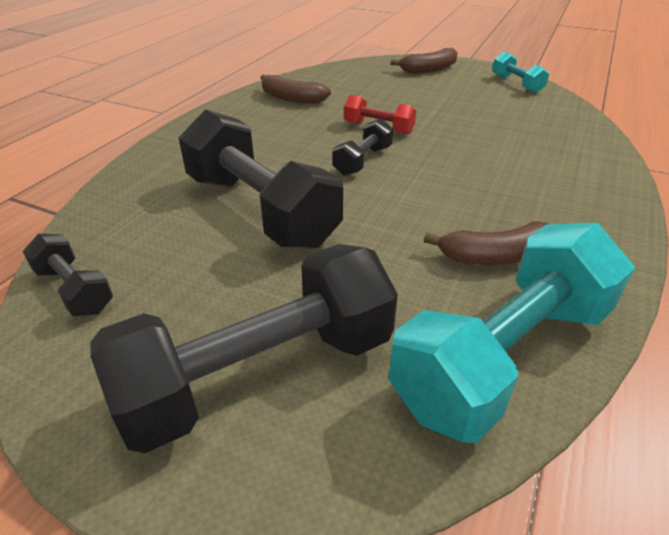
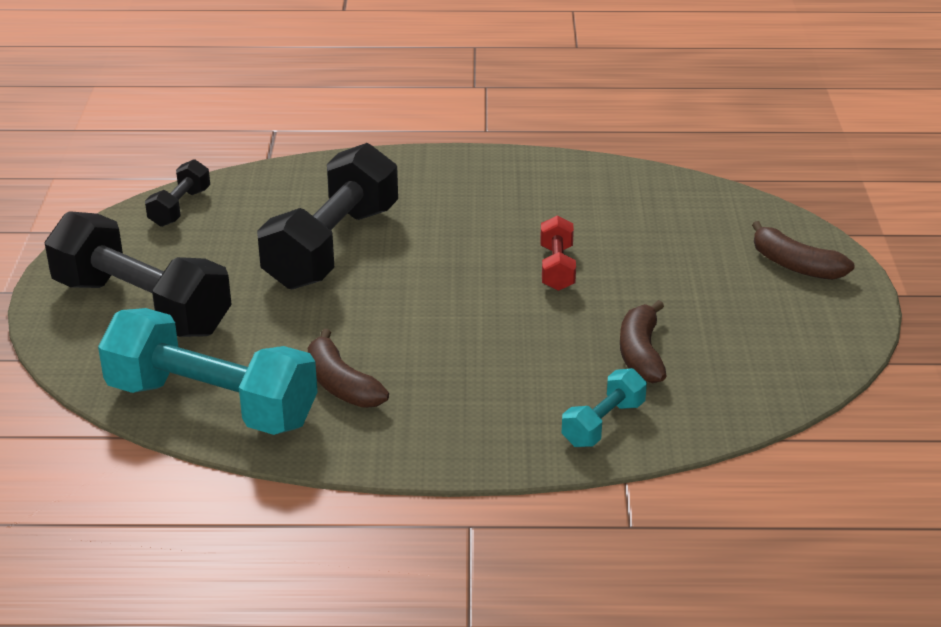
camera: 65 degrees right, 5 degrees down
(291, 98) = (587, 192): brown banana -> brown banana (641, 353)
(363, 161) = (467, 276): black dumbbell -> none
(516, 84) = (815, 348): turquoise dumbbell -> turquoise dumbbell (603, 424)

---

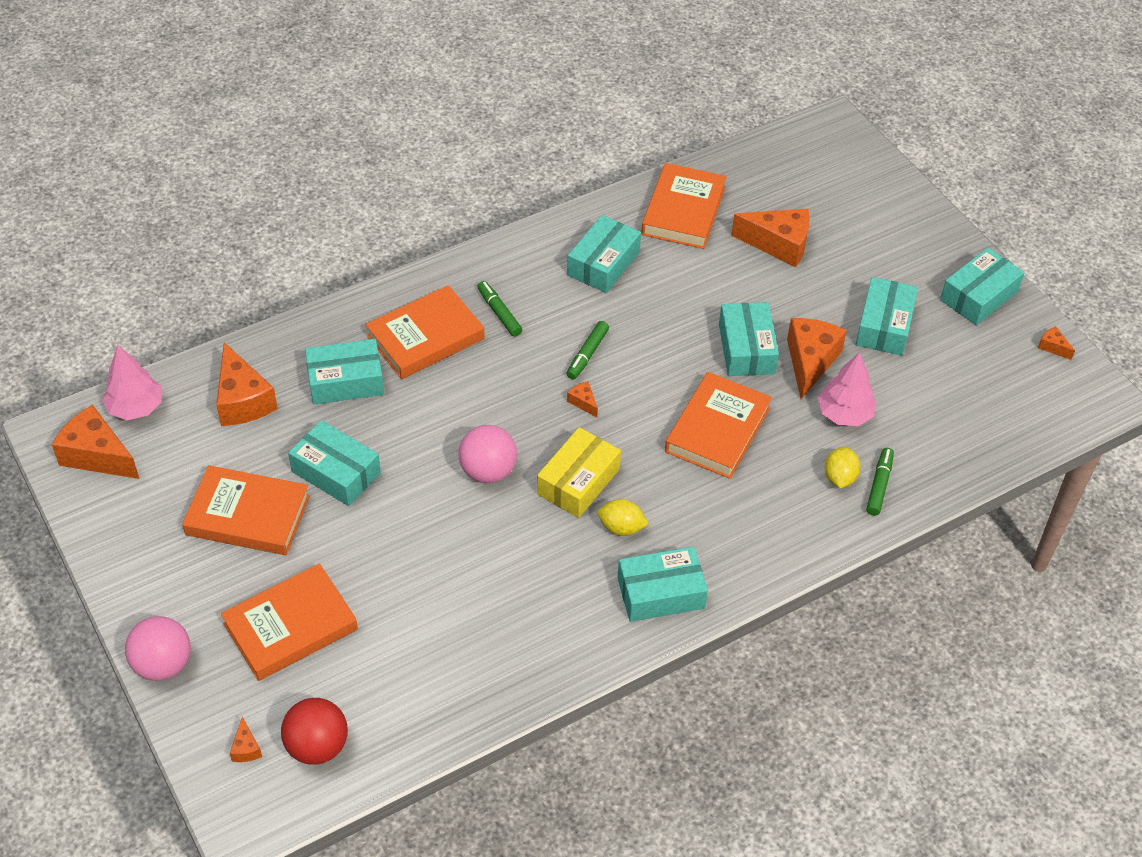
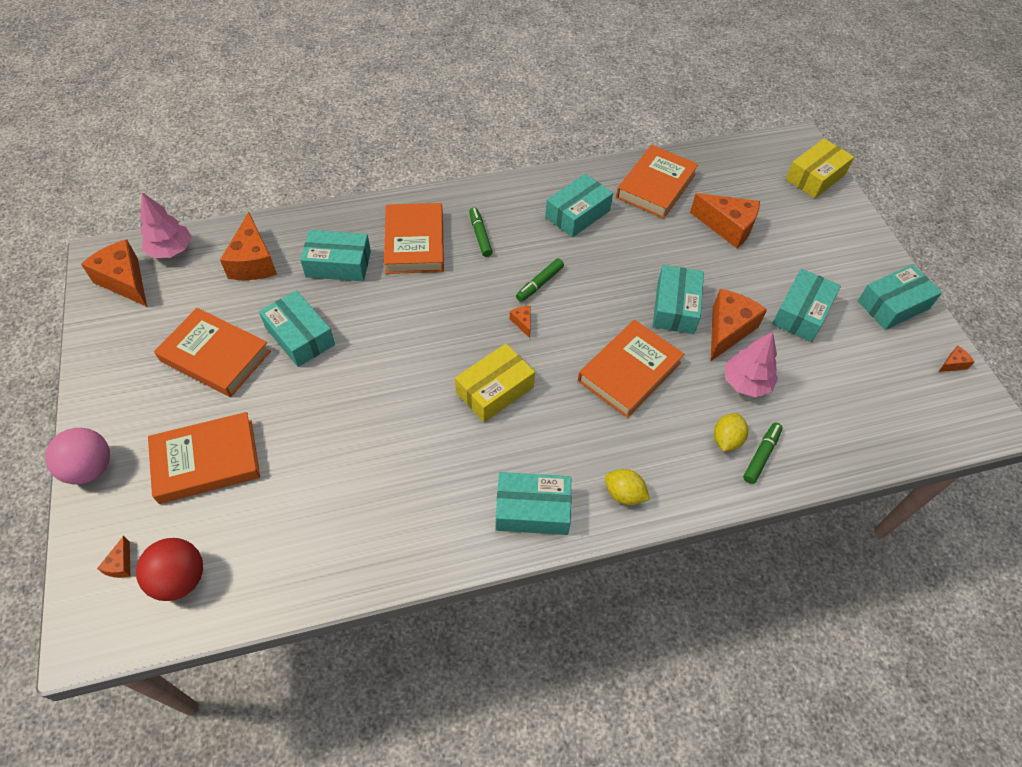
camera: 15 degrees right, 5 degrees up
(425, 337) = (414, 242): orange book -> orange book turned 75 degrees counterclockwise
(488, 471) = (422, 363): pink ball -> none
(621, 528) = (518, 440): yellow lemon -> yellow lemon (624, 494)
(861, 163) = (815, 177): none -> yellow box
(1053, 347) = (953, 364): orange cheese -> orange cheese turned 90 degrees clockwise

**Assignment:** List each line in the listing that contains the string "degrees".

**Expected answer:**
camera: 65 degrees right, 5 degrees down
camera: 15 degrees right, 5 degrees up
(425, 337) = (414, 242): orange book -> orange book turned 75 degrees counterclockwise
(1053, 347) = (953, 364): orange cheese -> orange cheese turned 90 degrees clockwise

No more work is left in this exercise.